Every line in the records below with the string "plus" needs to be copied out.

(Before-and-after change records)
________

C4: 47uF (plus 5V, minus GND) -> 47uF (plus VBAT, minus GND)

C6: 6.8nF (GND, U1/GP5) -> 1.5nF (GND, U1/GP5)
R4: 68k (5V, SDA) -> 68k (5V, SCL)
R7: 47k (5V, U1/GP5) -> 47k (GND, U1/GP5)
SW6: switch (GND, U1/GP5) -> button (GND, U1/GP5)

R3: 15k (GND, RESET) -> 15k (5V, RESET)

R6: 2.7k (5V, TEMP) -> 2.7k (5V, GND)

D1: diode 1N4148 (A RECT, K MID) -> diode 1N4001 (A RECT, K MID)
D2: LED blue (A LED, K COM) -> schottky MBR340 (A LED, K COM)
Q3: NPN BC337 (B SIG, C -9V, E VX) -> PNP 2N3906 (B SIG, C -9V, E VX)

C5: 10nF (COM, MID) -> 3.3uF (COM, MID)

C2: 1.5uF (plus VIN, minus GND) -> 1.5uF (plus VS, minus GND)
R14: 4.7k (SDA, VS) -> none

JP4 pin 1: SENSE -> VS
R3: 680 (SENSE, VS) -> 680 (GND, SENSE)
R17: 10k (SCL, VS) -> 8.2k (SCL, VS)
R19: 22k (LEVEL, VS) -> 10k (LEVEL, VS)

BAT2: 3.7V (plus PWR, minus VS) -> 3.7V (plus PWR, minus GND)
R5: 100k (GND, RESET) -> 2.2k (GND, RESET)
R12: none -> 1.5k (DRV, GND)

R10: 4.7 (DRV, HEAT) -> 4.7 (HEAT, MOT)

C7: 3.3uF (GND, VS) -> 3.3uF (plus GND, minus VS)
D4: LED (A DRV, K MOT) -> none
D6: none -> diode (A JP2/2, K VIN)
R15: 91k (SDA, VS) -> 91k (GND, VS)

________

_WRITTEN REPLY_
C4: 47uF (plus 5V, minus GND) -> 47uF (plus VBAT, minus GND)
C2: 1.5uF (plus VIN, minus GND) -> 1.5uF (plus VS, minus GND)
BAT2: 3.7V (plus PWR, minus VS) -> 3.7V (plus PWR, minus GND)
C7: 3.3uF (GND, VS) -> 3.3uF (plus GND, minus VS)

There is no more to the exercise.